§ **TRY IT**
Reproduce only the lines from the one containing "(155, 433) = (528, 354): orange" through the end of the data, exactly as they stand.

§ **DATASET EXTRACT**
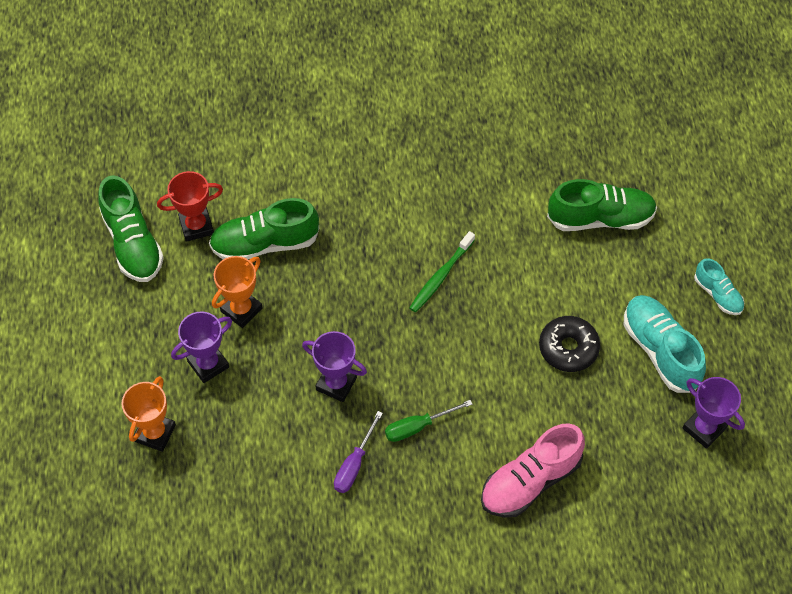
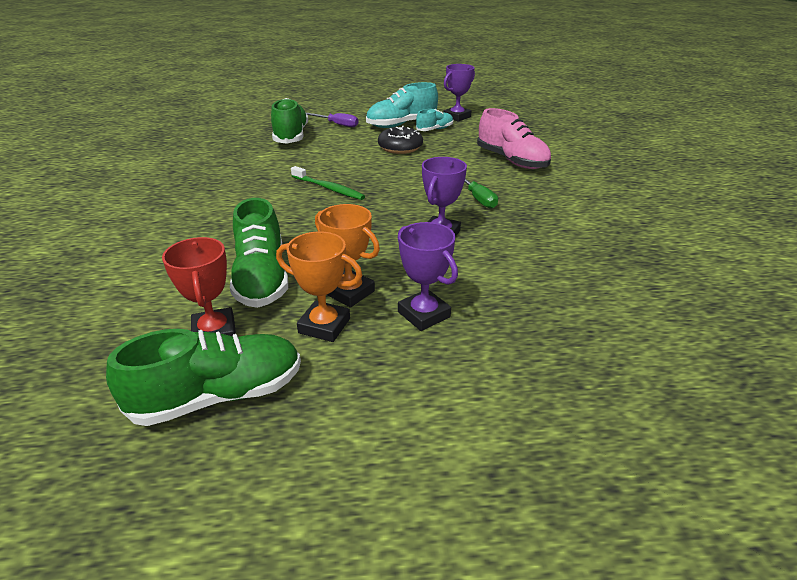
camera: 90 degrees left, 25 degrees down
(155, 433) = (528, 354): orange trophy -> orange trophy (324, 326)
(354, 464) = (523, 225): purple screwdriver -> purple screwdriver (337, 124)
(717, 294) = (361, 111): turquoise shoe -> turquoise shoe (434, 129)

§ **ANSWER TO THE PROBLEM**
(155, 433) = (528, 354): orange trophy -> orange trophy (324, 326)
(354, 464) = (523, 225): purple screwdriver -> purple screwdriver (337, 124)
(717, 294) = (361, 111): turquoise shoe -> turquoise shoe (434, 129)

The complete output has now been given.